[Difference listings]

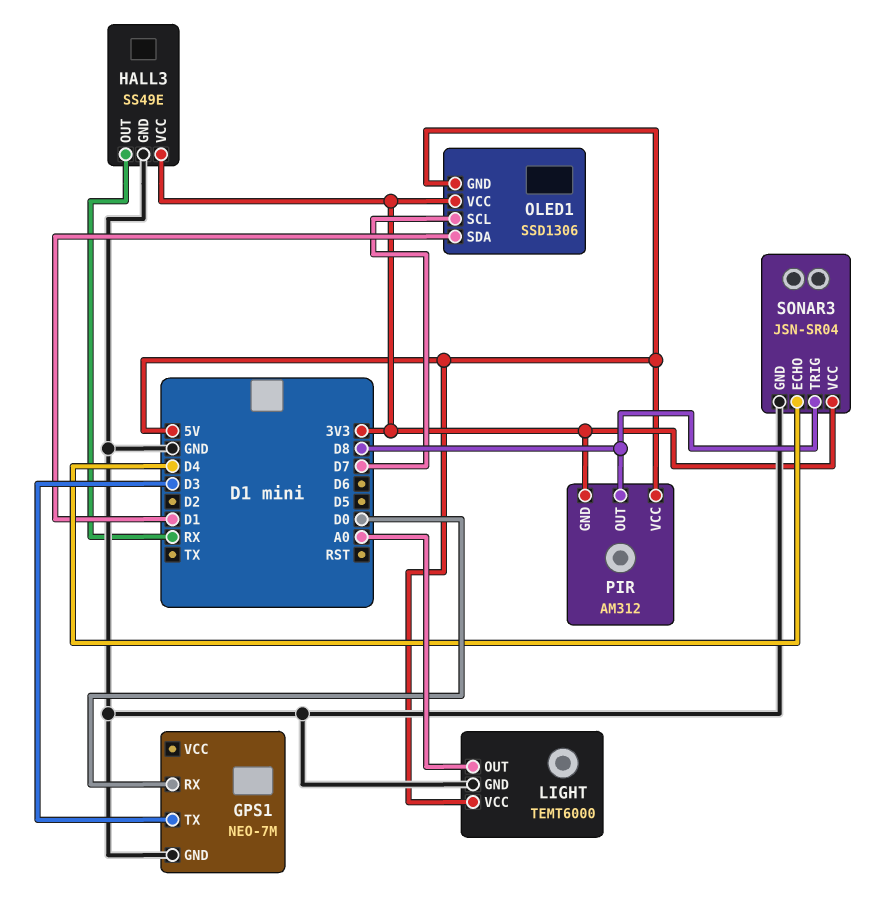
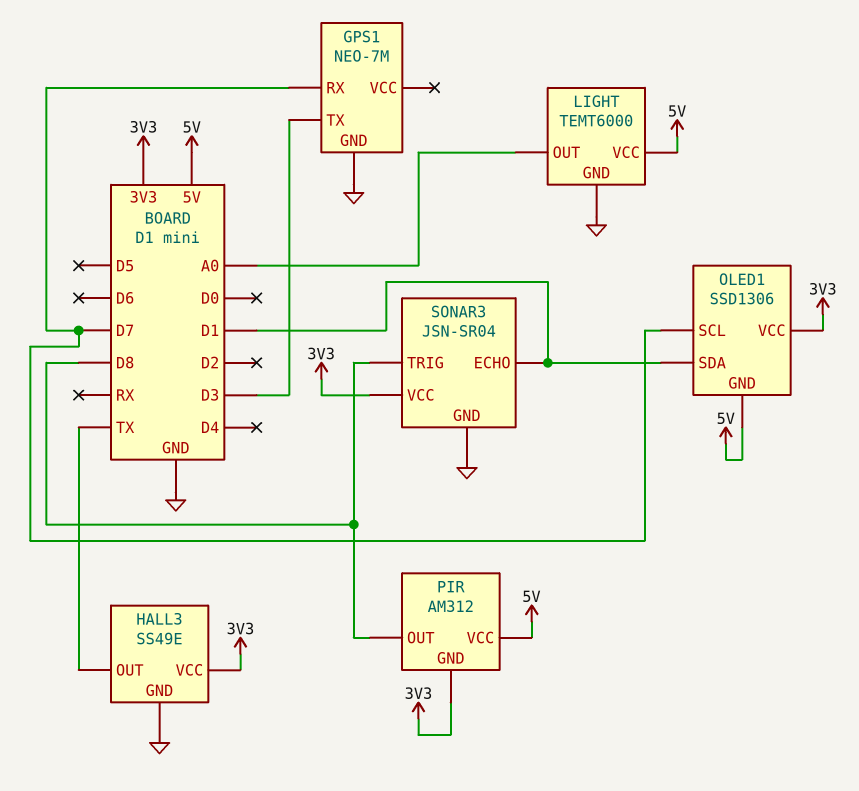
GPS1 pin RX: D0 -> D7
HALL3 pin OUT: RX -> TX
SONAR3 pin ECHO: D4 -> D1

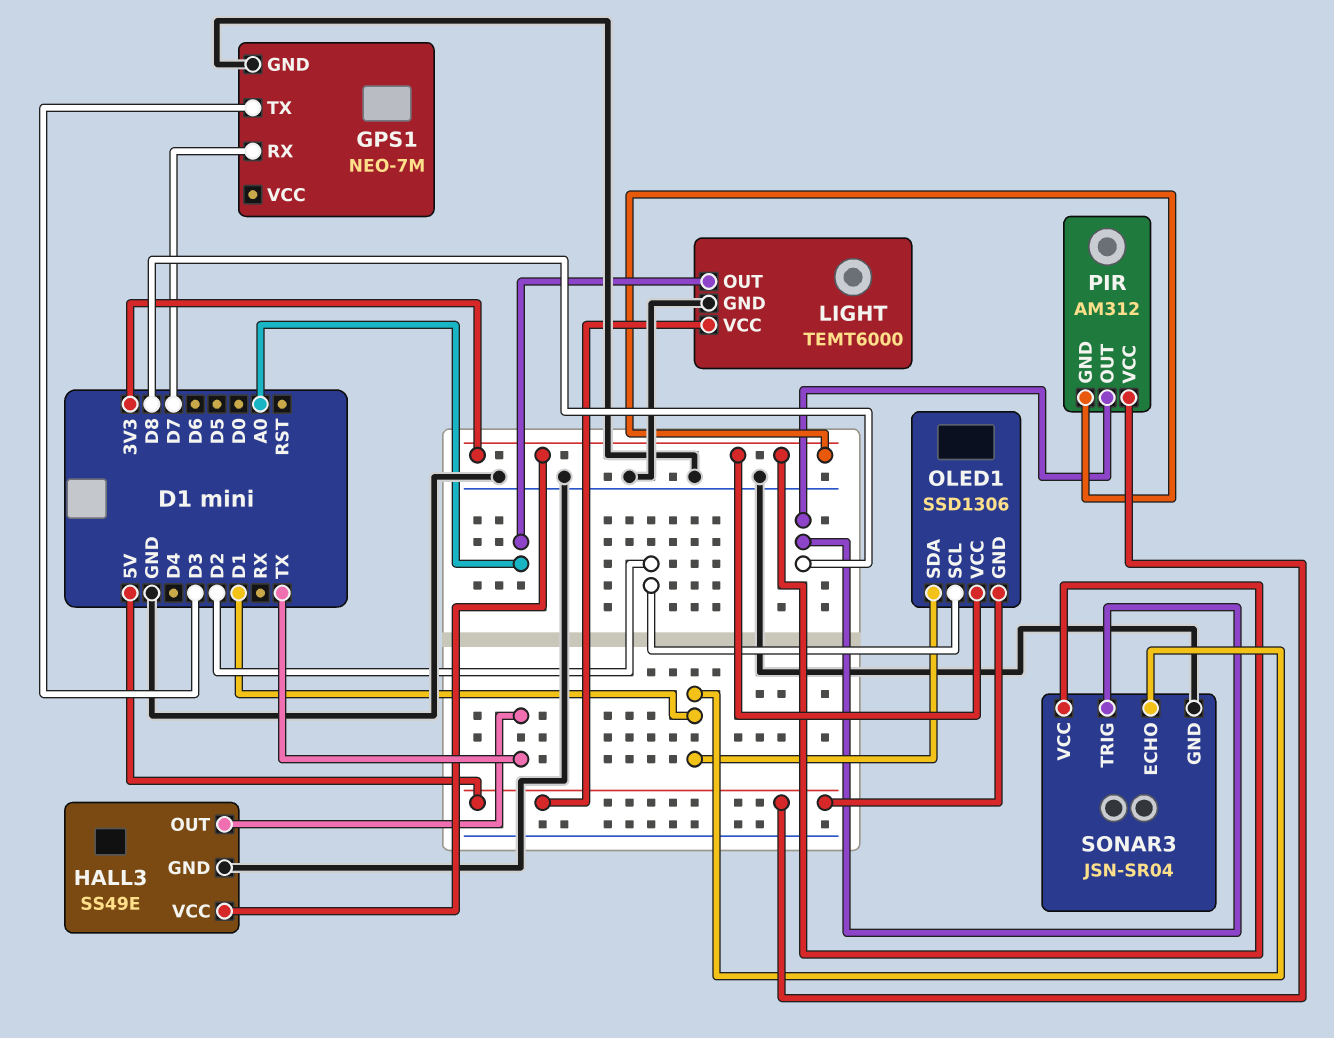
OLED1 pin SCL: D7 -> D2

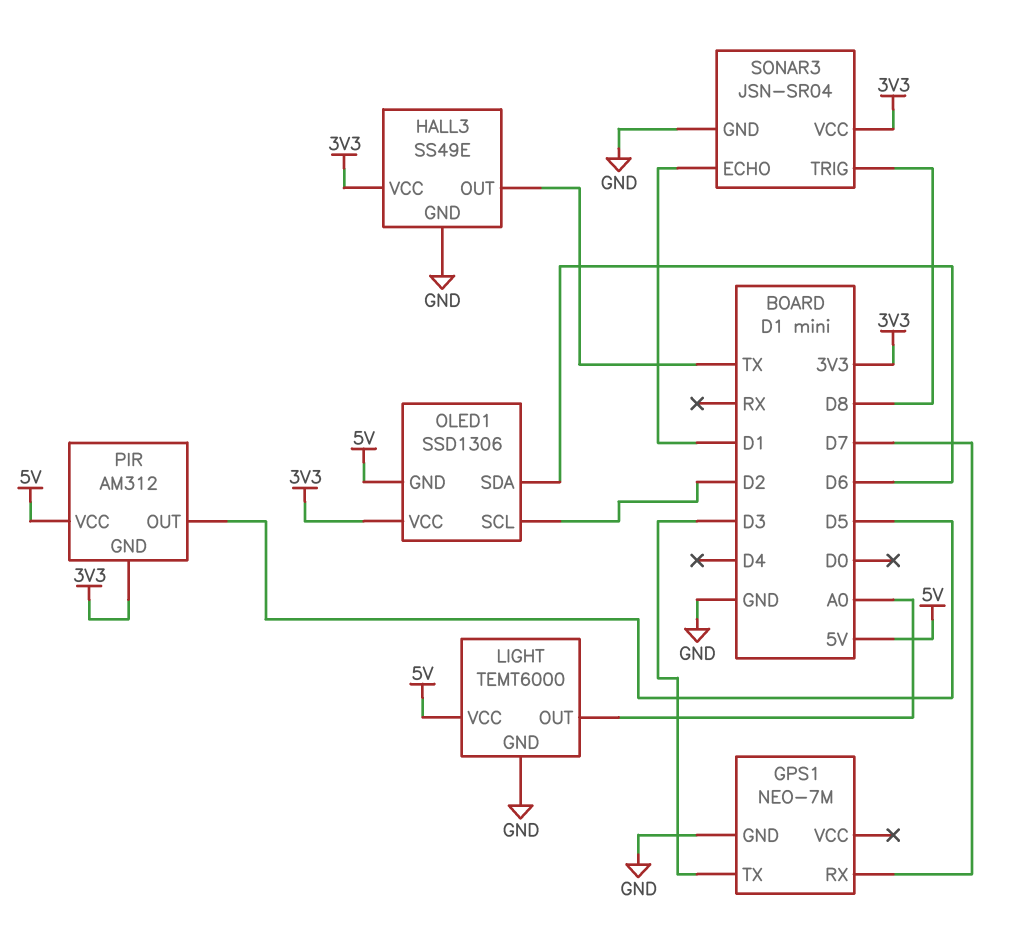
OLED1 pin SDA: D1 -> D6
PIR pin OUT: D8 -> D5

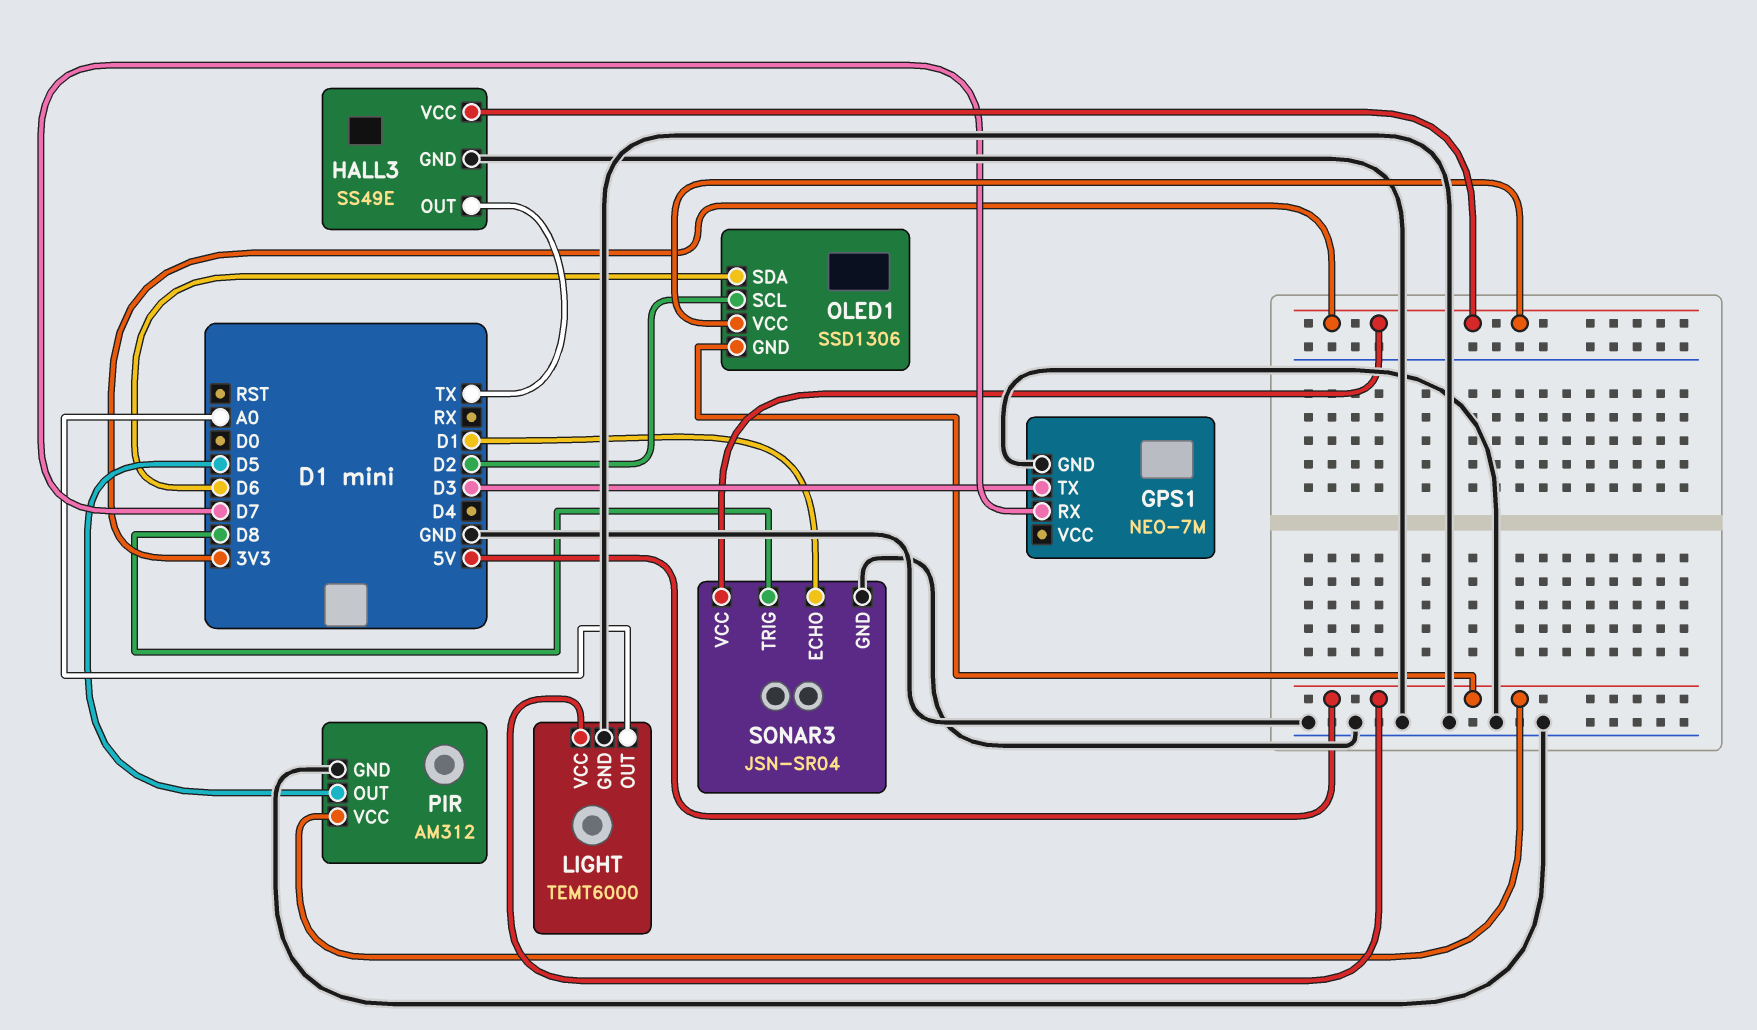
PIR pin GND: 3V3 -> GND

How to complete this task: What you give back should match the entries above exactly, except that pictures are dropped.

Problem solution:
GPS1 pin RX: D0 -> D7
HALL3 pin OUT: RX -> TX
SONAR3 pin ECHO: D4 -> D1

OLED1 pin SCL: D7 -> D2

OLED1 pin SDA: D1 -> D6
PIR pin OUT: D8 -> D5

PIR pin GND: 3V3 -> GND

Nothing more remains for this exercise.